• _PROVIDED RECORDS_
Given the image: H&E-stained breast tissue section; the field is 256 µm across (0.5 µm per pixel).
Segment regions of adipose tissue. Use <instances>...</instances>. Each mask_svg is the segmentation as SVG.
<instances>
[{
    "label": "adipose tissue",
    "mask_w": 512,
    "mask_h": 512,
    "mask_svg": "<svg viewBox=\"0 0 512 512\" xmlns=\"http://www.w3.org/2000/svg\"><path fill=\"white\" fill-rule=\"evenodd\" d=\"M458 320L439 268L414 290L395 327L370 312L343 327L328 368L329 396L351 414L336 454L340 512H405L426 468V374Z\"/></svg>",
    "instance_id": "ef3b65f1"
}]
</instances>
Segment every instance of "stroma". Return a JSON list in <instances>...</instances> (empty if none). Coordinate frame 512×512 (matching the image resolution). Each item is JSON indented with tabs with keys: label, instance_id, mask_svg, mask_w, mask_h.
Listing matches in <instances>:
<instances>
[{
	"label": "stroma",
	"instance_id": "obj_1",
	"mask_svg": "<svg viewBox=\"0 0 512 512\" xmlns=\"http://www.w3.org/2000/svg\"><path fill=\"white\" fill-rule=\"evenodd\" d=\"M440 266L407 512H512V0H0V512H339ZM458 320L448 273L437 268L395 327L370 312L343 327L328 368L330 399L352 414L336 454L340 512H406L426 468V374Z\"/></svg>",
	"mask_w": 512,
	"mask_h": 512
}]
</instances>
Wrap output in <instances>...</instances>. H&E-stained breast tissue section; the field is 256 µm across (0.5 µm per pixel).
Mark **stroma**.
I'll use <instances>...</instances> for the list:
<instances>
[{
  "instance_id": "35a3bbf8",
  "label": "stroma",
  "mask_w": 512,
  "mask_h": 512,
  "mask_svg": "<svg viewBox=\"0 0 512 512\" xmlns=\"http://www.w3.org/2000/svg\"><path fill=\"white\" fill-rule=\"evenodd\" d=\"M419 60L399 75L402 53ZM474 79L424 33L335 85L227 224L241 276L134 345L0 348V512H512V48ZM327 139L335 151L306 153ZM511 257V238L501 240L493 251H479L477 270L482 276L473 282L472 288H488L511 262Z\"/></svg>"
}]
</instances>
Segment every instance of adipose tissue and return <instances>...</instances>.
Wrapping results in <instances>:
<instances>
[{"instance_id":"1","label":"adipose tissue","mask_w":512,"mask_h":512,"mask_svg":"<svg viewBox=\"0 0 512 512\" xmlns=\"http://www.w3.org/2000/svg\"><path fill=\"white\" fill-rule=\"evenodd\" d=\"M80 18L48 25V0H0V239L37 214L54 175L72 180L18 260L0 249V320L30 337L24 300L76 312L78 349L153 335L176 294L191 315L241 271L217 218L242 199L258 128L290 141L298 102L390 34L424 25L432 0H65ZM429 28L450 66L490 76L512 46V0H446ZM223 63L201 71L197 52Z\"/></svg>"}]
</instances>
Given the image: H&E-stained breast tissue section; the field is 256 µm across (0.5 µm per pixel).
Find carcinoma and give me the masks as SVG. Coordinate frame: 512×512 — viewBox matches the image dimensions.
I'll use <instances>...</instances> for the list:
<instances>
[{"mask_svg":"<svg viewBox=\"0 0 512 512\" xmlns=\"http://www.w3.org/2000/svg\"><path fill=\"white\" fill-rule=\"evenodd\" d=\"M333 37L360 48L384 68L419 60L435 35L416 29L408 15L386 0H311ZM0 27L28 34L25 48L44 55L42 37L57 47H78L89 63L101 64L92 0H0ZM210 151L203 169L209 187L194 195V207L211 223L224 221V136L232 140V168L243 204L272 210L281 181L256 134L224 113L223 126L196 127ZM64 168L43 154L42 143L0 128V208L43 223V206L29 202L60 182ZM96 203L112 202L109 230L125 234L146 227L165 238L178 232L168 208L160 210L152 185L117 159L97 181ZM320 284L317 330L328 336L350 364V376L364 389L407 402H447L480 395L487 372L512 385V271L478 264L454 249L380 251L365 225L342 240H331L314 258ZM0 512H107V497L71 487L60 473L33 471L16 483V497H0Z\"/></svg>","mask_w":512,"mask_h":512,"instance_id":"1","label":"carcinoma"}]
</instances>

• _EXERCISE_
Restate the listing above word for word.

• _CORRECT RESULT_
Given the image: H&E-stained breast tissue section; the field is 256 µm across (0.5 µm per pixel).
Segment regions of adipose tissue. Use <instances>...</instances>. Each mask_svg is the segmentation as SVG.
<instances>
[{
    "label": "adipose tissue",
    "mask_w": 512,
    "mask_h": 512,
    "mask_svg": "<svg viewBox=\"0 0 512 512\" xmlns=\"http://www.w3.org/2000/svg\"><path fill=\"white\" fill-rule=\"evenodd\" d=\"M458 320L439 268L414 290L395 327L370 312L343 327L328 368L329 396L351 414L336 454L340 512H405L426 468V374Z\"/></svg>",
    "instance_id": "ef3b65f1"
}]
</instances>
Segment every instance of "stroma". Return a JSON list in <instances>...</instances> (empty if none). Coordinate frame 512×512 (matching the image resolution). Each item is JSON indented with tabs with keys: label, instance_id, mask_svg, mask_w, mask_h.
Listing matches in <instances>:
<instances>
[{
	"label": "stroma",
	"instance_id": "obj_1",
	"mask_svg": "<svg viewBox=\"0 0 512 512\" xmlns=\"http://www.w3.org/2000/svg\"><path fill=\"white\" fill-rule=\"evenodd\" d=\"M440 266L407 512H512V0H0V512H339ZM458 320L448 273L437 268L395 327L370 312L343 327L328 368L330 399L352 414L336 454L340 512H406L426 468V374Z\"/></svg>",
	"mask_w": 512,
	"mask_h": 512
}]
</instances>
Wrap output in <instances>...</instances>. H&E-stained breast tissue section; the field is 256 µm across (0.5 µm per pixel).
Mark **stroma**.
I'll use <instances>...</instances> for the list:
<instances>
[{
  "instance_id": "35a3bbf8",
  "label": "stroma",
  "mask_w": 512,
  "mask_h": 512,
  "mask_svg": "<svg viewBox=\"0 0 512 512\" xmlns=\"http://www.w3.org/2000/svg\"><path fill=\"white\" fill-rule=\"evenodd\" d=\"M419 60L399 75L402 53ZM474 79L424 33L335 85L227 224L241 276L134 345L0 348V512H512V48ZM327 139L335 151L306 153ZM511 257V238L501 240L493 251H479L477 270L482 276L473 282L472 288H488L511 262Z\"/></svg>"
}]
</instances>
Segment every instance of adipose tissue and return <instances>...</instances>.
Wrapping results in <instances>:
<instances>
[{"instance_id":"1","label":"adipose tissue","mask_w":512,"mask_h":512,"mask_svg":"<svg viewBox=\"0 0 512 512\" xmlns=\"http://www.w3.org/2000/svg\"><path fill=\"white\" fill-rule=\"evenodd\" d=\"M80 18L48 25V0H0V239L37 214L54 175L72 180L18 260L0 249V320L30 337L24 300L76 312L78 349L153 335L176 294L191 315L241 271L217 218L242 199L258 128L290 141L298 102L390 34L424 25L432 0H65ZM429 28L450 66L490 76L512 46V0H446ZM223 63L201 71L197 52Z\"/></svg>"}]
</instances>
Given the image: H&E-stained breast tissue section; the field is 256 µm across (0.5 µm per pixel).
Find carcinoma and give me the masks as SVG. Coordinate frame: 512×512 — viewBox matches the image dimensions.
I'll use <instances>...</instances> for the list:
<instances>
[{"mask_svg":"<svg viewBox=\"0 0 512 512\" xmlns=\"http://www.w3.org/2000/svg\"><path fill=\"white\" fill-rule=\"evenodd\" d=\"M333 37L360 48L384 68L419 60L435 35L416 29L408 15L386 0H311ZM0 27L28 34L25 48L44 55L42 37L57 47H78L89 63L101 64L92 0H0ZM210 151L203 169L209 187L194 195V207L211 223L224 221V136L232 140V168L243 204L272 210L281 181L256 134L224 113L223 126L196 127ZM64 168L43 154L42 143L0 128V208L43 223V206L29 202L60 182ZM96 203L112 202L109 230L125 234L146 227L165 238L178 232L168 208L160 210L152 185L117 159L97 181ZM320 284L317 330L328 336L350 364V376L364 389L407 402H447L480 395L487 372L512 385V271L478 264L454 249L380 251L365 225L342 240H331L314 258ZM0 512H107V497L71 487L60 473L33 471L16 483V497H0Z\"/></svg>","mask_w":512,"mask_h":512,"instance_id":"1","label":"carcinoma"}]
</instances>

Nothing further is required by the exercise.